▶ _ACTIVITY_: Reply with exactly the lines from the one that contains "(209, 135) = (426, 63): green" through the last line of the records below, and with no other lines.

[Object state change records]
-------------------------
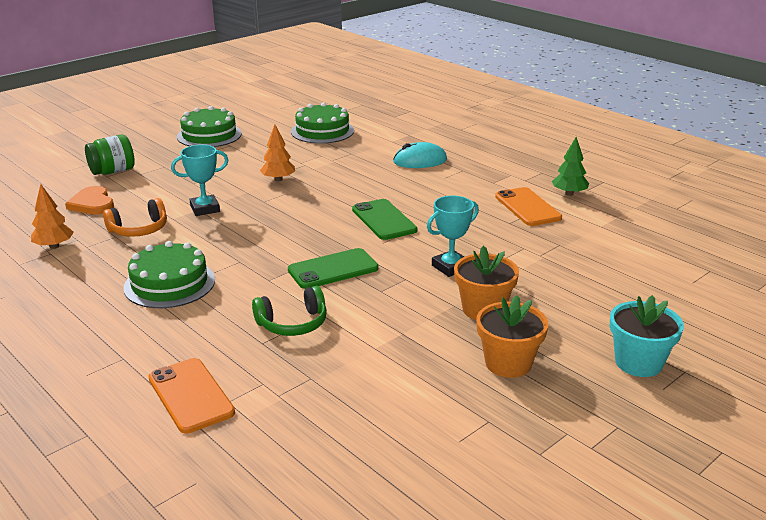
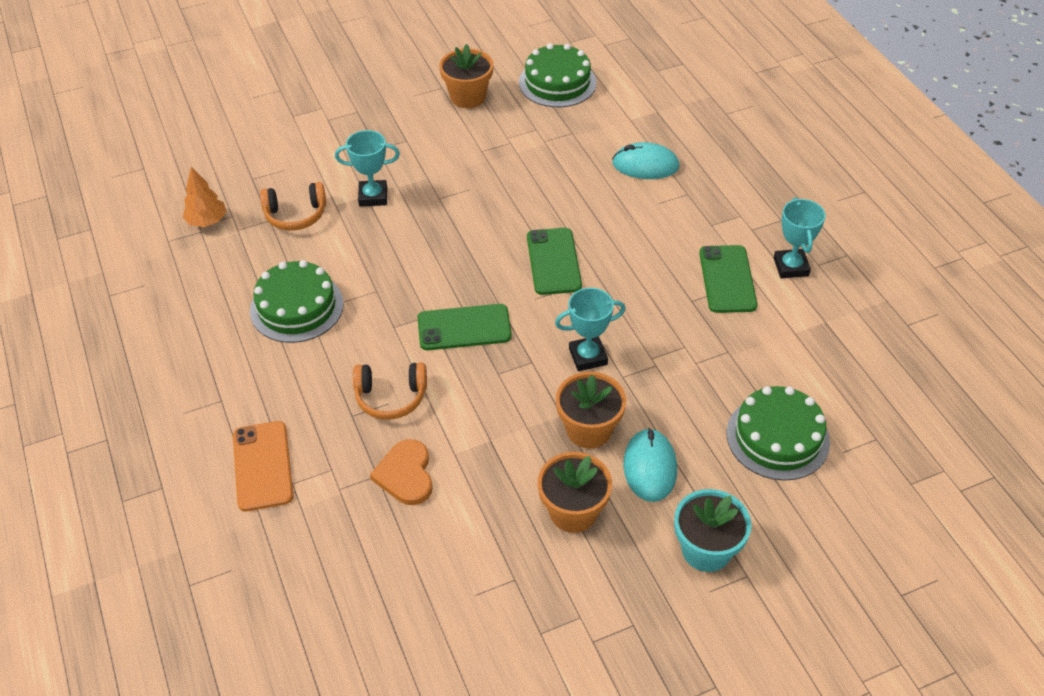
camera: 20 degrees right, 20 degrees up
(92, 203) = (263, 160): orange heart -> orange heart (405, 474)
(113, 171) = (301, 109): green jar -> none
(209, 135) = (426, 63): green cake -> green cake (777, 437)
(255, 147) = (468, 97): none -> orange flower pot
(278, 179) = (470, 163): orange tree -> none
(293, 323) = (391, 397): green headphones -> orange headphones
(527, 207) = (727, 279): orange phone -> green phone
(551, 322) = (650, 467): none -> turquoise mouse
(569, 194) = (791, 267): green tree -> turquoise trophy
-------------------------
▶ _YOUR SOLUTION_:
(209, 135) = (426, 63): green cake -> green cake (777, 437)
(255, 147) = (468, 97): none -> orange flower pot
(278, 179) = (470, 163): orange tree -> none
(293, 323) = (391, 397): green headphones -> orange headphones
(527, 207) = (727, 279): orange phone -> green phone
(551, 322) = (650, 467): none -> turquoise mouse
(569, 194) = (791, 267): green tree -> turquoise trophy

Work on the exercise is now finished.